Task brief: The expected answer is the set of lines in the data below between the line holding "lime plate F2:G4" and the line holding "red cone H4 level 2 -> red cone B3 level 1", inclusive, written out exactly.

Exercise data:
•••••
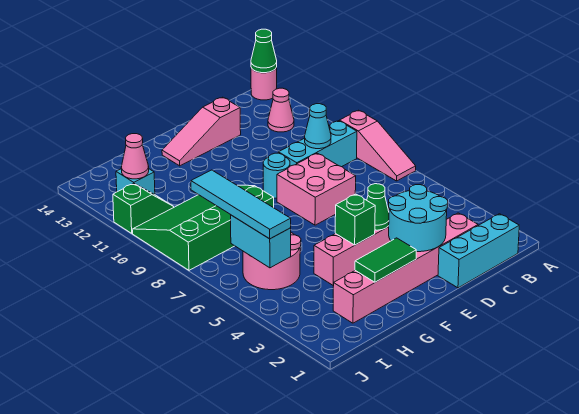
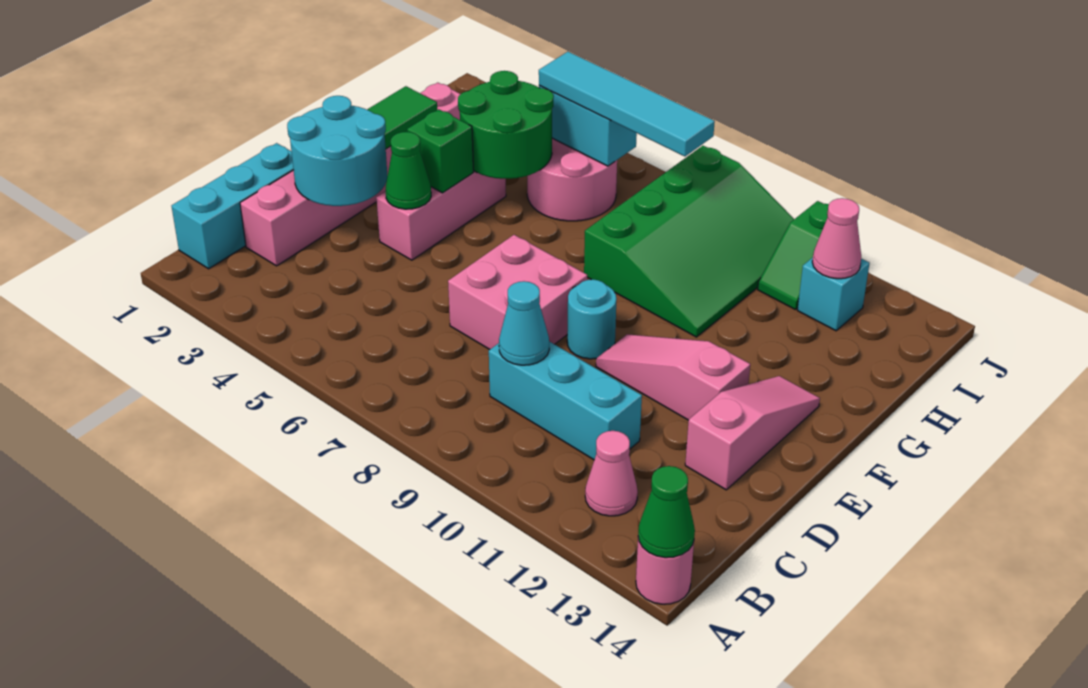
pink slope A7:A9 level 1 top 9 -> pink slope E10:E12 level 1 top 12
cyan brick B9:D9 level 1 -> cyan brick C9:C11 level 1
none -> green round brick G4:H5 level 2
•••••
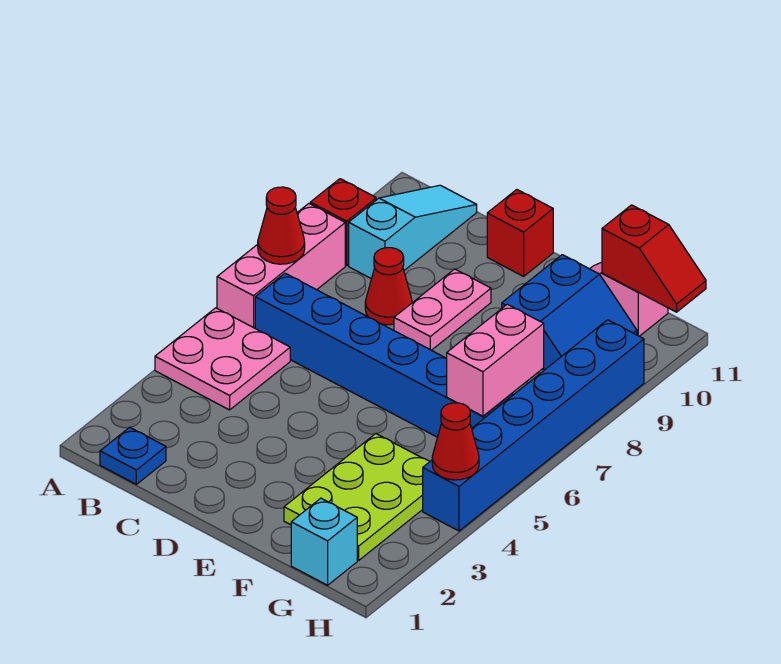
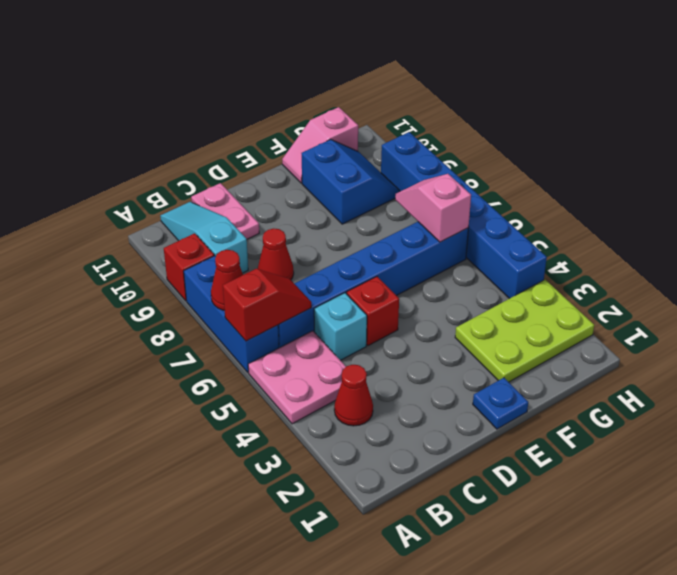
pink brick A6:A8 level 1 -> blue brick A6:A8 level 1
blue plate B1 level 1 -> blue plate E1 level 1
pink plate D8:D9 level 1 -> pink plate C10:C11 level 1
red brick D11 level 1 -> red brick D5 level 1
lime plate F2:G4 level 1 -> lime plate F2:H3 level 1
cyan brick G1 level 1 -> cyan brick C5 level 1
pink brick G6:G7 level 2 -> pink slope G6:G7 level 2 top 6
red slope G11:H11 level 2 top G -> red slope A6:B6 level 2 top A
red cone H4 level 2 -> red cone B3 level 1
•••••
Result of this exercise:
lime plate F2:G4 level 1 -> lime plate F2:H3 level 1
cyan brick G1 level 1 -> cyan brick C5 level 1
pink brick G6:G7 level 2 -> pink slope G6:G7 level 2 top 6
red slope G11:H11 level 2 top G -> red slope A6:B6 level 2 top A
red cone H4 level 2 -> red cone B3 level 1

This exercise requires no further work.